'''

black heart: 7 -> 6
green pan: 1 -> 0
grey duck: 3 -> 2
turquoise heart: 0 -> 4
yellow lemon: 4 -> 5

'''
'''

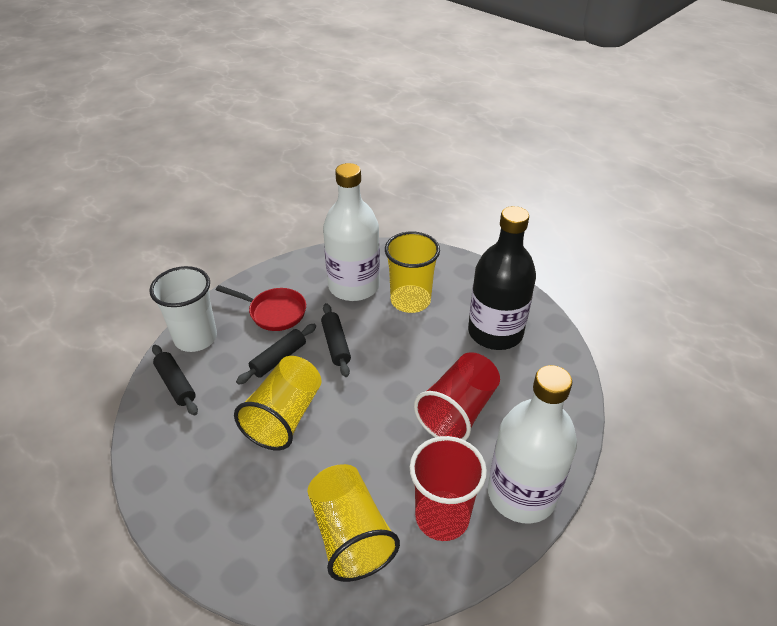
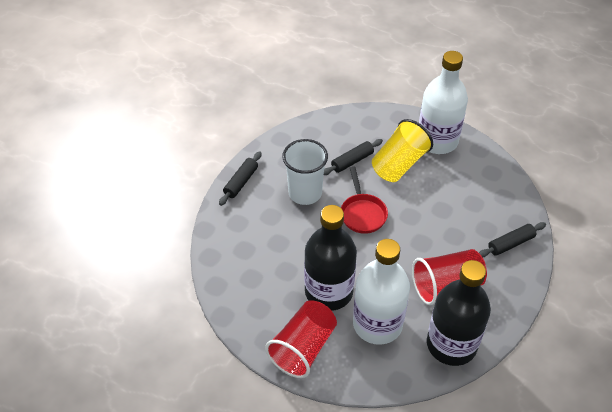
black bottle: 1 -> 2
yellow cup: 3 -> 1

'''

Work request: What you return must be the lines above that run from the line with "green pan: 1 -> 0" to the line with "yellow lemon: 4 -> 5", inclusive, each copied exactly.

Output for this task:
green pan: 1 -> 0
grey duck: 3 -> 2
turquoise heart: 0 -> 4
yellow lemon: 4 -> 5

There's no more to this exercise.